Records below:

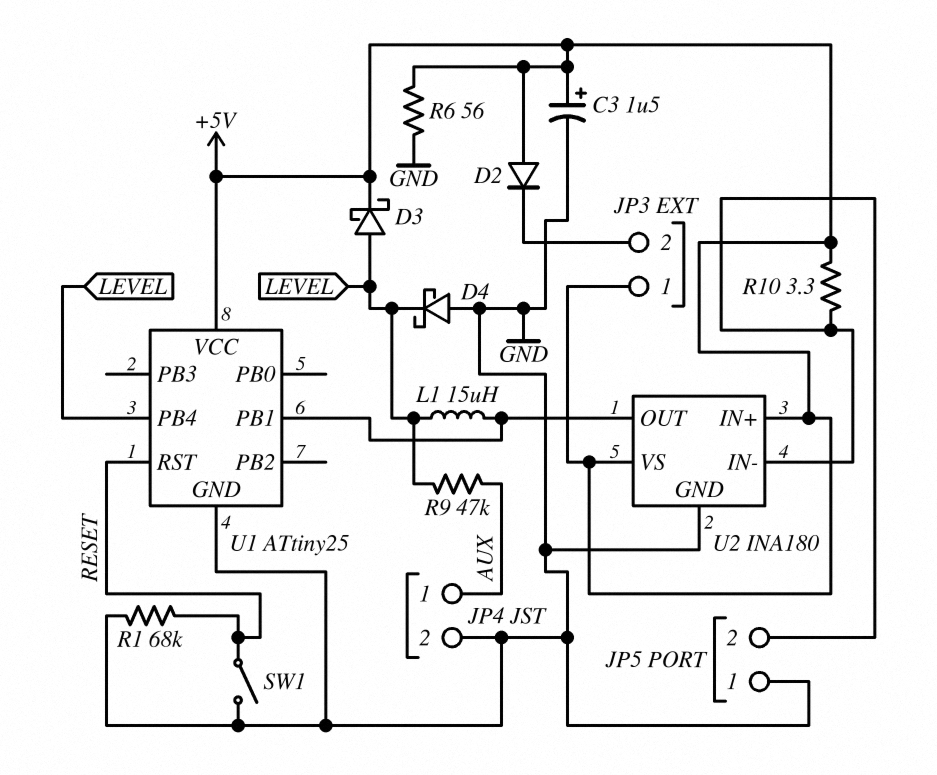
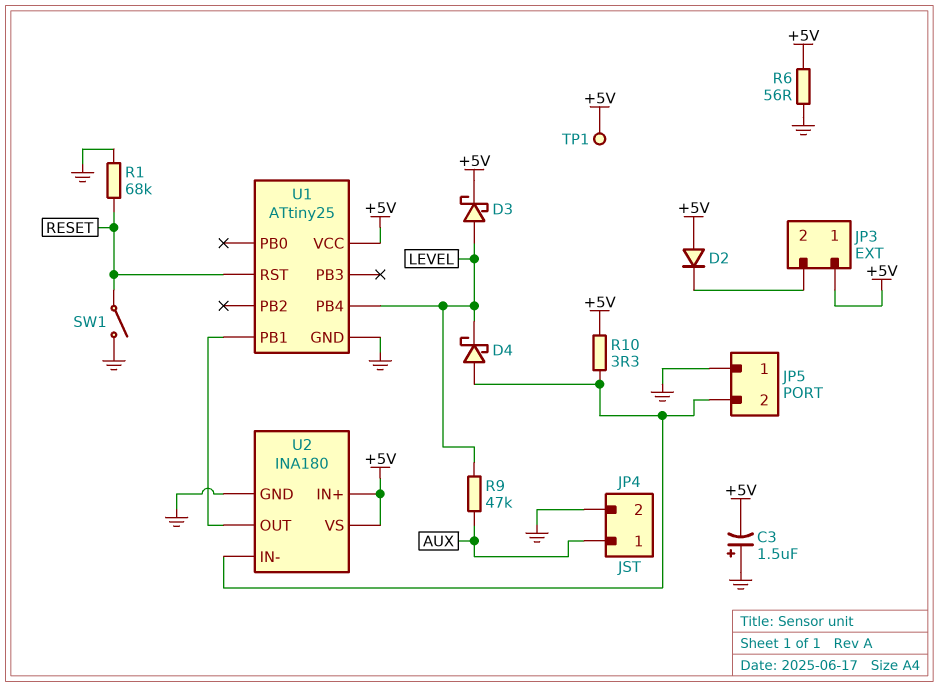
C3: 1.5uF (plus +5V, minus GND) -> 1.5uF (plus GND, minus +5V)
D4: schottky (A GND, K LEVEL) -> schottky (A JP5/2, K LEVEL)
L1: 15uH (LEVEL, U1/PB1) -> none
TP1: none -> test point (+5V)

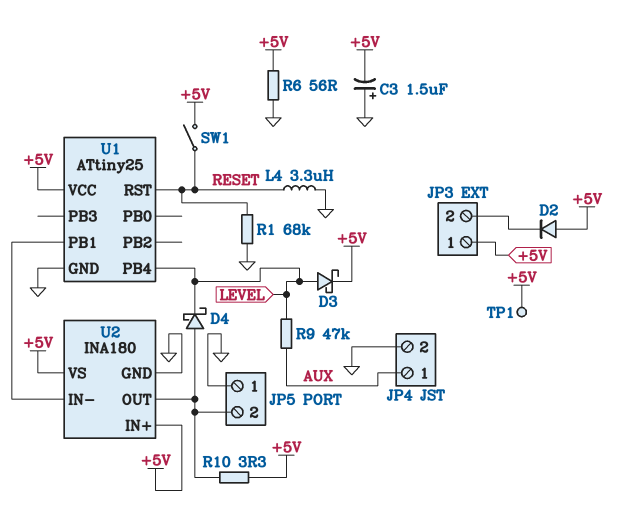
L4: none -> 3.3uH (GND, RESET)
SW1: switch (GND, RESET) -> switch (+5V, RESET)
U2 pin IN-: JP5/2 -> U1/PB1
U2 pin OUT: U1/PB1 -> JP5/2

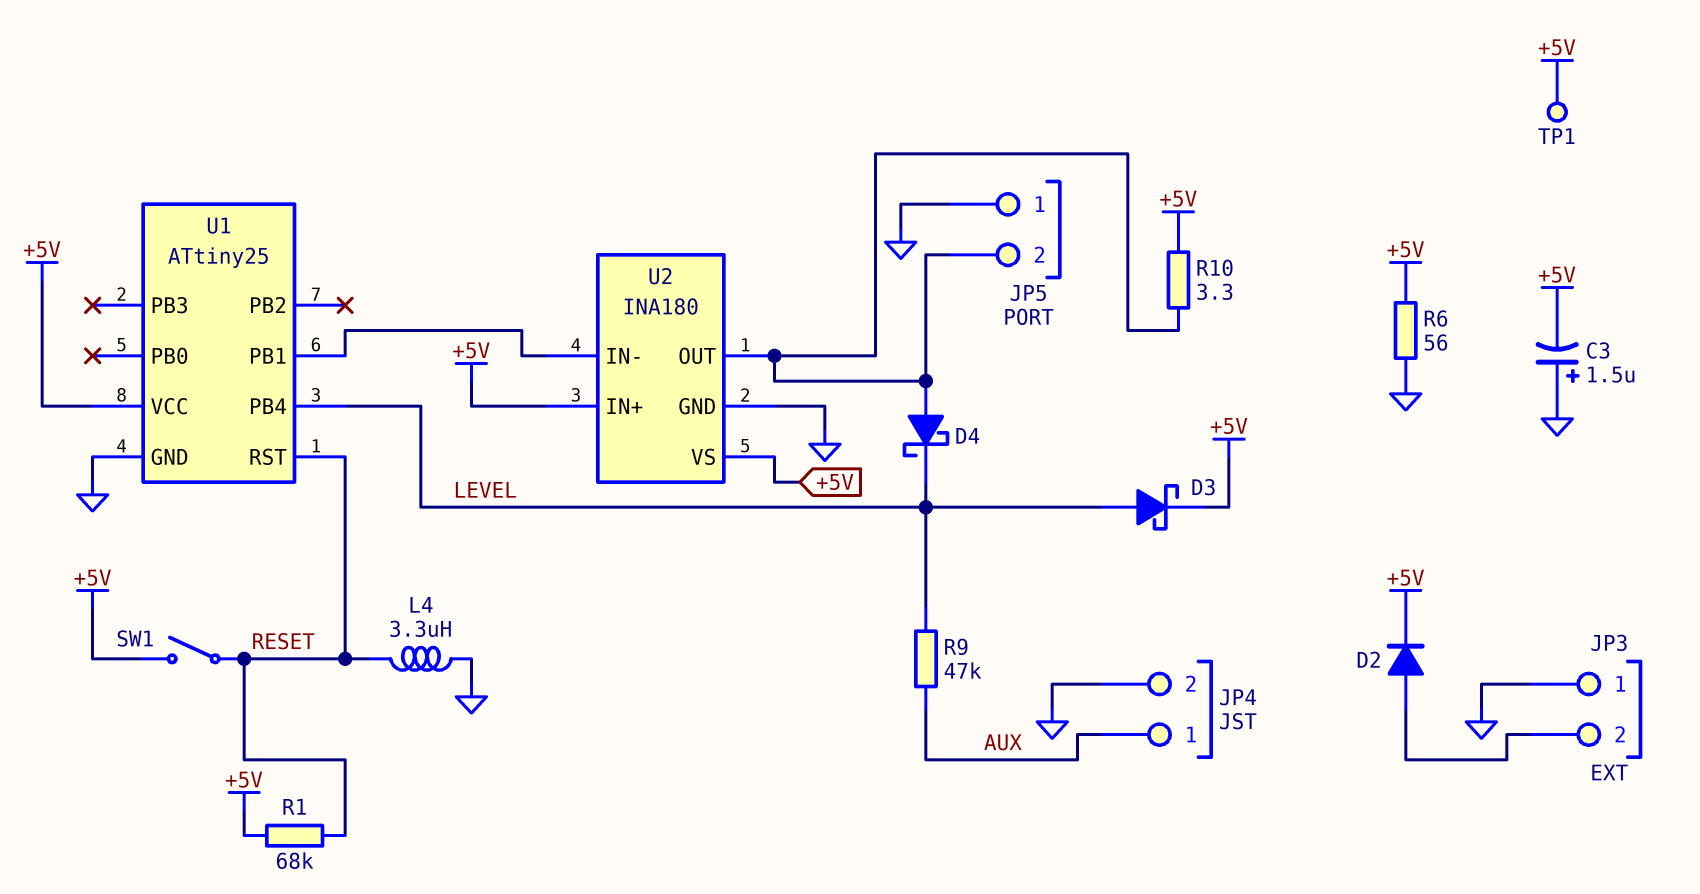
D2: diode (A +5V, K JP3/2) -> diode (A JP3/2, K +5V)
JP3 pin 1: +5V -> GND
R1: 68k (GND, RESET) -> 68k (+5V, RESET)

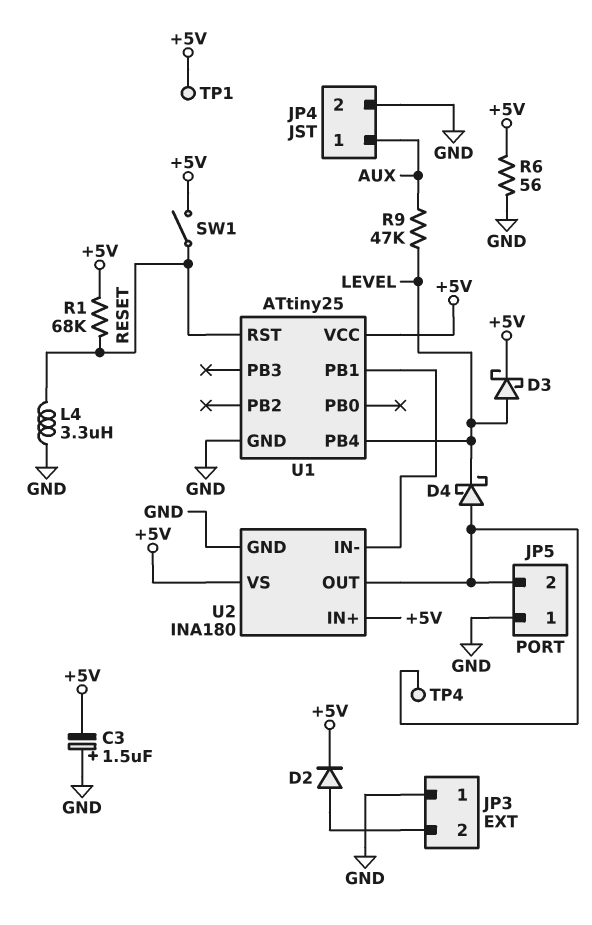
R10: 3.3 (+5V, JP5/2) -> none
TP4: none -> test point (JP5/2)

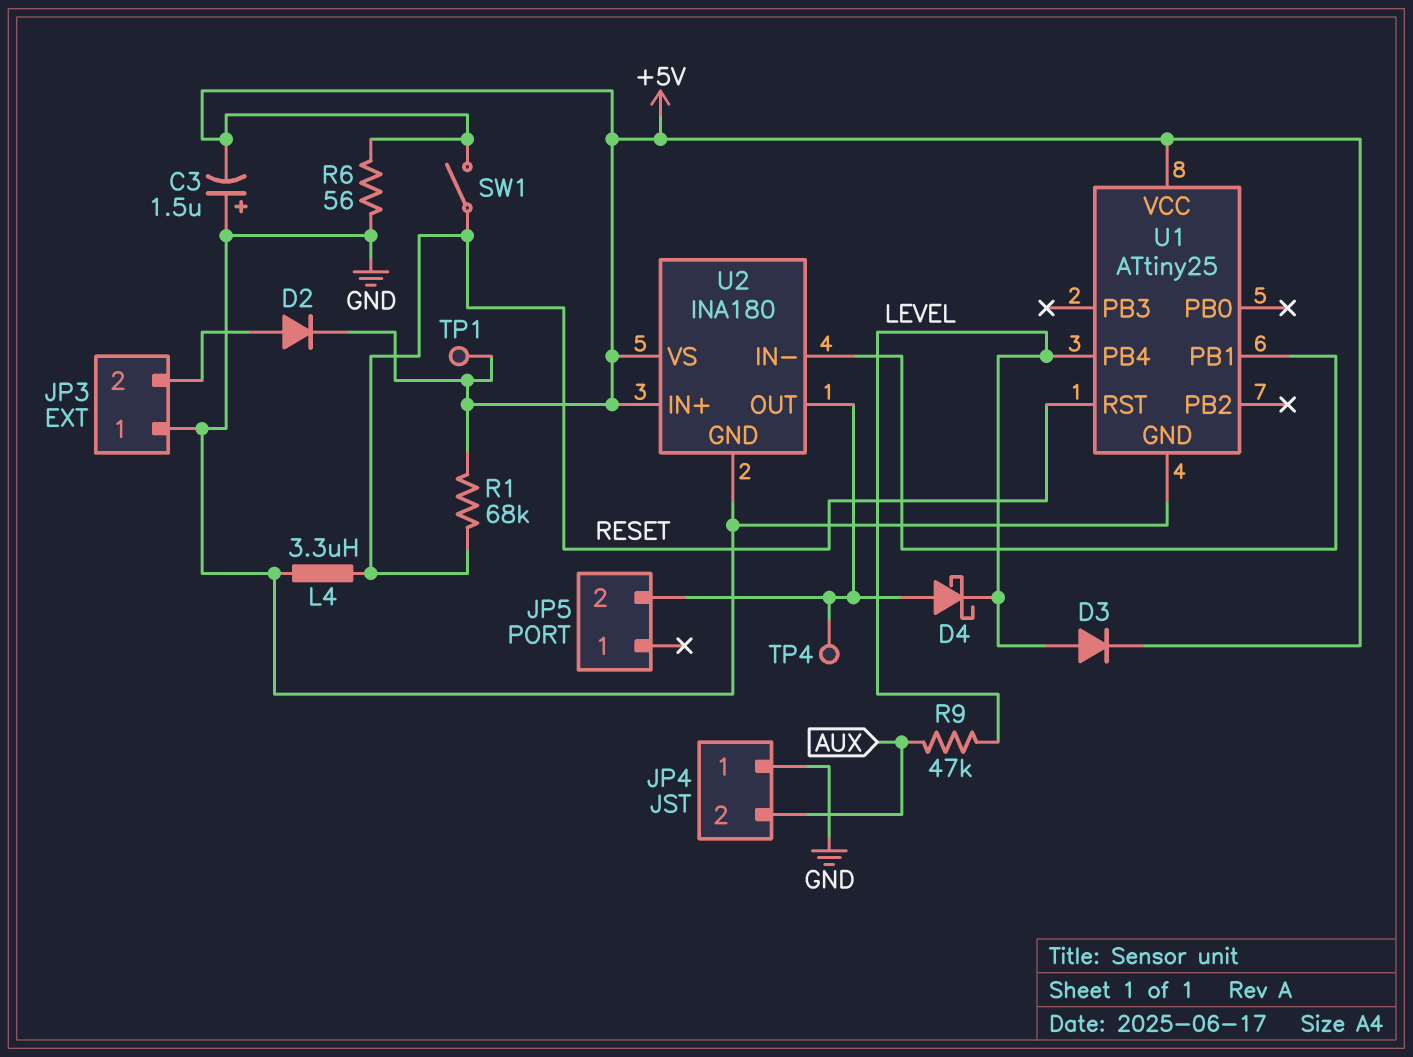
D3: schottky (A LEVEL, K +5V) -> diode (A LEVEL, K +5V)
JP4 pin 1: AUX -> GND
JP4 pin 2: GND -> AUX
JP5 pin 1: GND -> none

End of Records.

Leaving the pictures aside, give back all the records exactly as they are.

C3: 1.5uF (plus +5V, minus GND) -> 1.5uF (plus GND, minus +5V)
D4: schottky (A GND, K LEVEL) -> schottky (A JP5/2, K LEVEL)
L1: 15uH (LEVEL, U1/PB1) -> none
TP1: none -> test point (+5V)

L4: none -> 3.3uH (GND, RESET)
SW1: switch (GND, RESET) -> switch (+5V, RESET)
U2 pin IN-: JP5/2 -> U1/PB1
U2 pin OUT: U1/PB1 -> JP5/2

D2: diode (A +5V, K JP3/2) -> diode (A JP3/2, K +5V)
JP3 pin 1: +5V -> GND
R1: 68k (GND, RESET) -> 68k (+5V, RESET)

R10: 3.3 (+5V, JP5/2) -> none
TP4: none -> test point (JP5/2)

D3: schottky (A LEVEL, K +5V) -> diode (A LEVEL, K +5V)
JP4 pin 1: AUX -> GND
JP4 pin 2: GND -> AUX
JP5 pin 1: GND -> none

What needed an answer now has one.